Task prompt » In the listing below, find the line with "(170, 319) = (719, 471): blue" and the line with "(662, 460) = (1068, 276): yellow". Repeat those two lines and all lines between them exactly.

Extracted entries »
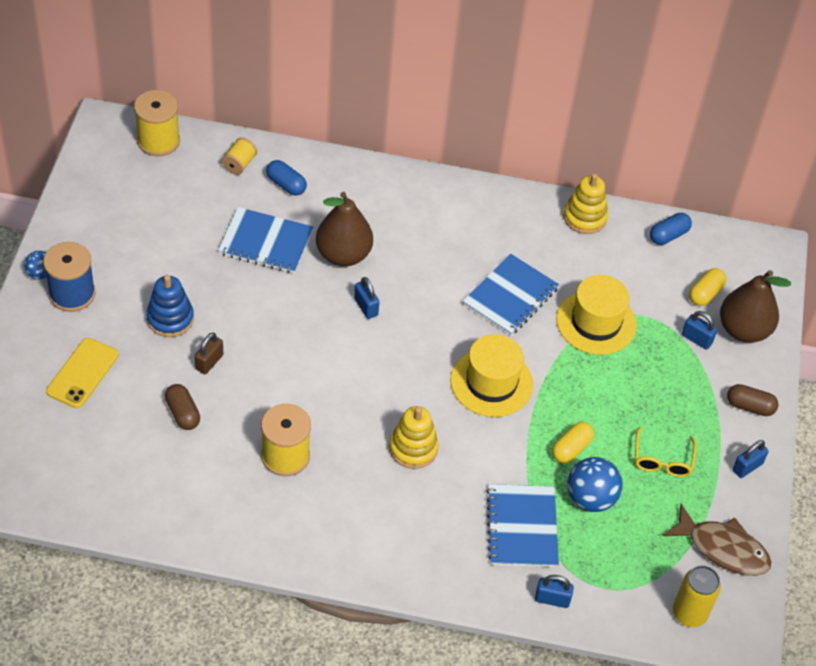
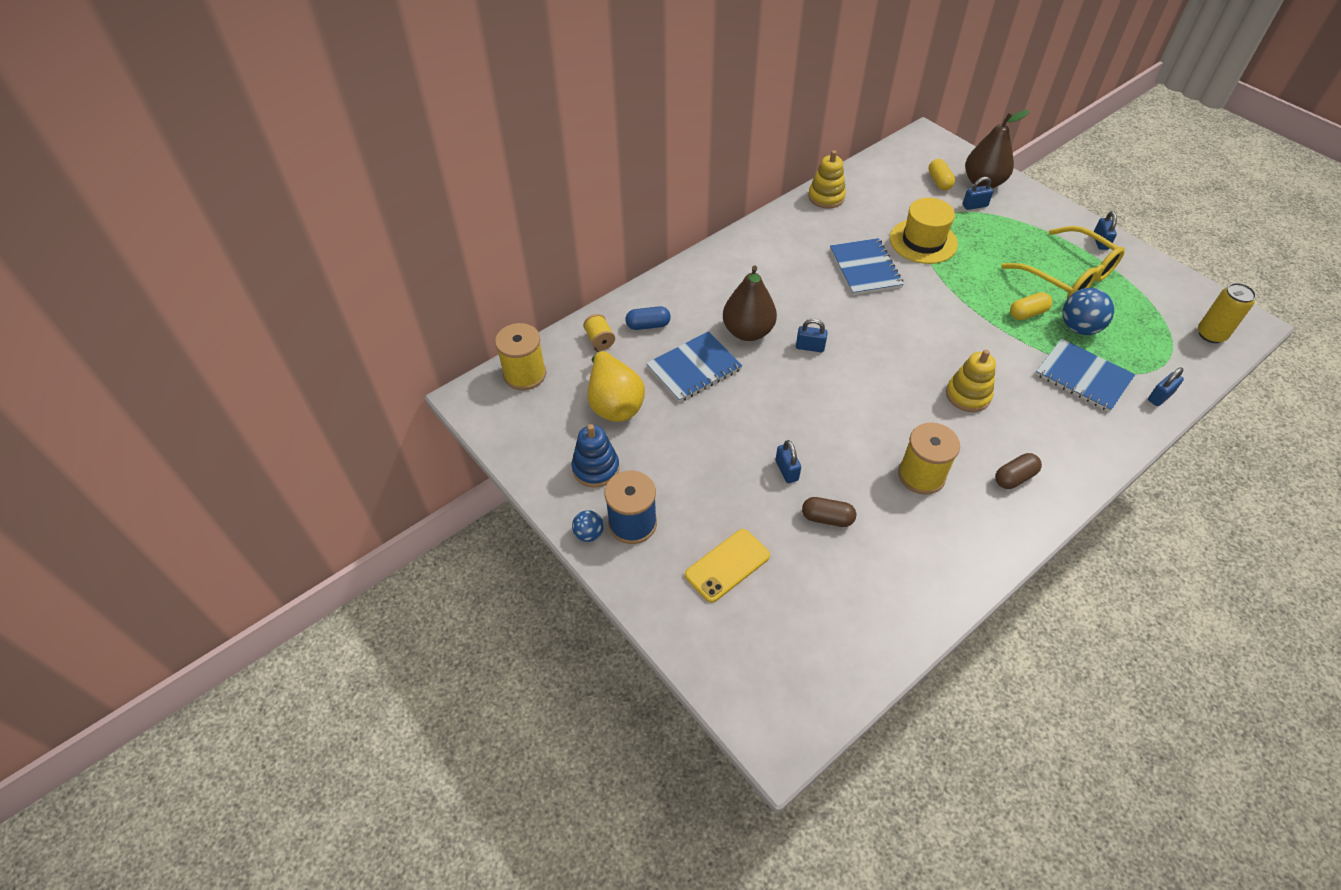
camera: 45 degrees left, 0 degrees up
(82, 373) = (727, 565): yellow phone -> yellow phone turned 75 degrees clockwise
(170, 319) = (719, 471): blue stacking toy -> blue stacking toy (596, 468)
(180, 213) = (614, 403): none -> yellow pear
(209, 362) = (786, 470): brown padlock -> blue padlock
(491, 382) = (937, 320): yellow hat -> none
(571, 449) = (1027, 313): yellow capsule -> yellow capsule turned 75 degrees clockwise
(662, 460) = (1068, 276): yellow glasses -> yellow glasses, size x1.88
(668, 235) = (876, 170): blue capsule -> none
(722, 548) = (1163, 289): brown fish -> none
(750, 406) = (1050, 214): brown capsule -> brown capsule (1014, 477)

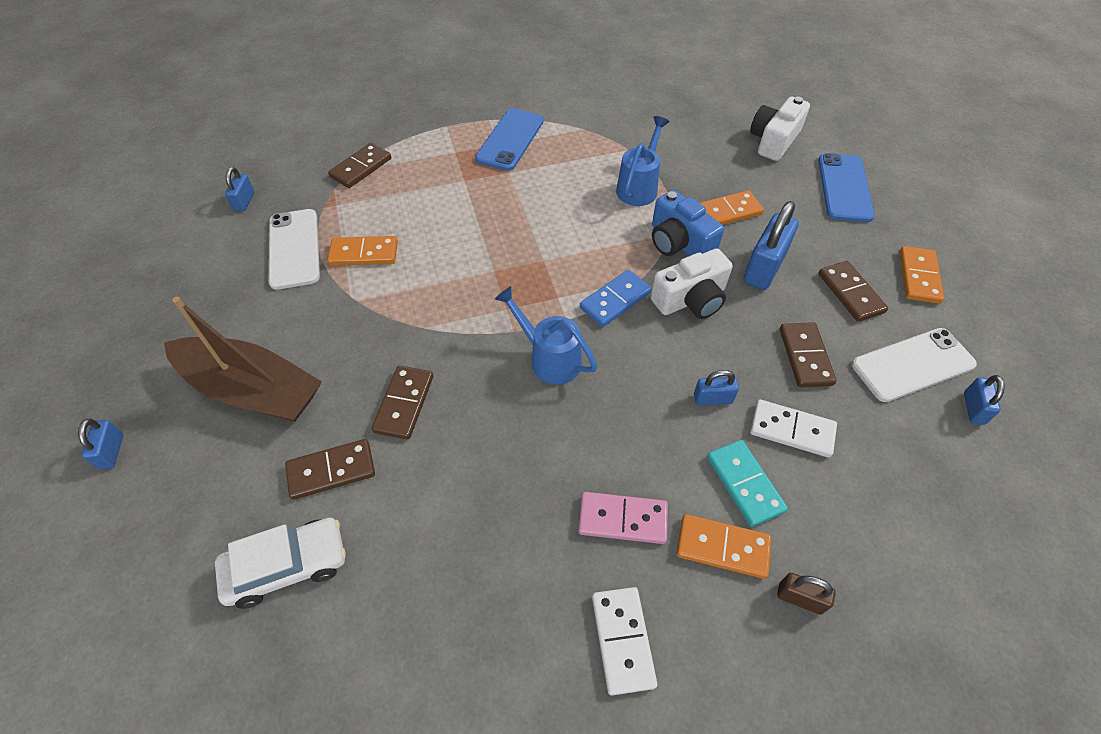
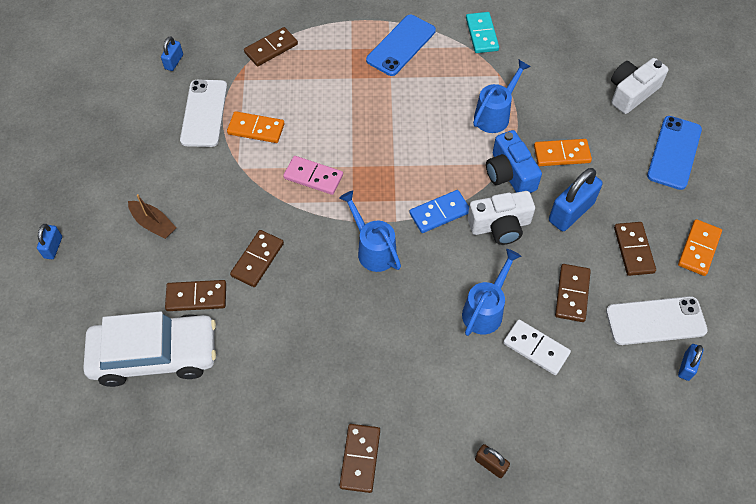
camera: 15 degrees right, 5 degrees up
(252, 390) = (153, 224): brown boat -> brown boat, size x0.48
(287, 566) = (155, 355): white car -> white car, size x1.55
(622, 519) = (387, 381): pink domino -> pink domino (313, 177)
(623, 640) = (360, 458): white domino -> brown domino
(712, 399) = (485, 310): blue padlock -> blue watering can
(722, 548) = (450, 418): orange domino -> none
(744, 484) = (484, 378): turquoise domino -> turquoise domino (481, 34)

Problem solution »
(170, 319) = (719, 471): blue stacking toy -> blue stacking toy (596, 468)
(180, 213) = (614, 403): none -> yellow pear
(209, 362) = (786, 470): brown padlock -> blue padlock
(491, 382) = (937, 320): yellow hat -> none
(571, 449) = (1027, 313): yellow capsule -> yellow capsule turned 75 degrees clockwise
(662, 460) = (1068, 276): yellow glasses -> yellow glasses, size x1.88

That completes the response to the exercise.